■ **How to complete this task**
The listing below should be written out word for word, with its pictures removed.

■ **Data provided**

****************************************

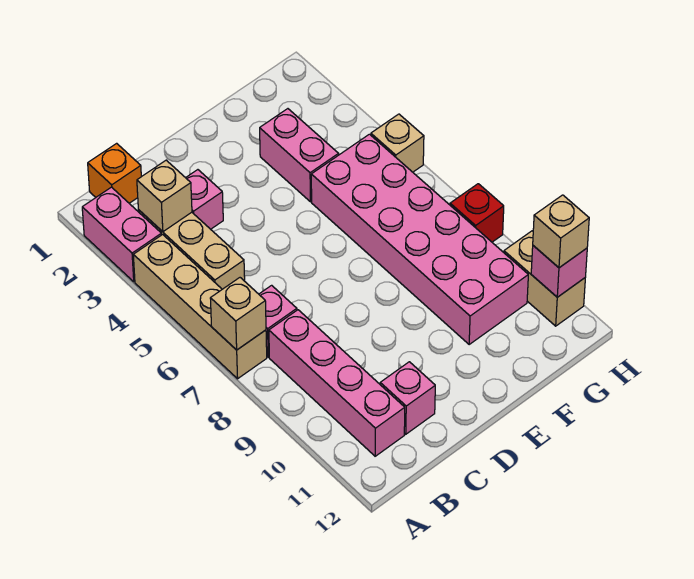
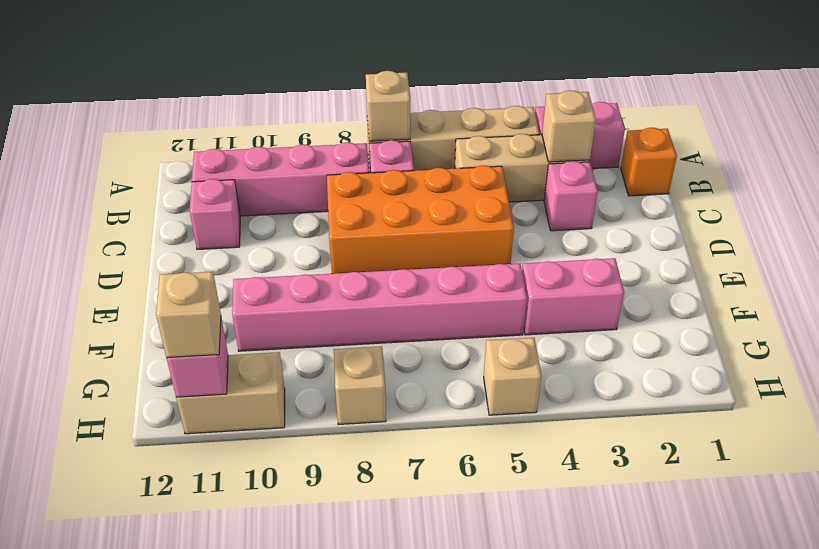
none -> orange brick C5:D8 level 1
pink brick F5:G10 level 1 -> pink brick F5:F10 level 1
red brick H8 level 1 -> tan brick H8 level 1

****************************************

■ **Exercise result**
none -> orange brick C5:D8 level 1
pink brick F5:G10 level 1 -> pink brick F5:F10 level 1
red brick H8 level 1 -> tan brick H8 level 1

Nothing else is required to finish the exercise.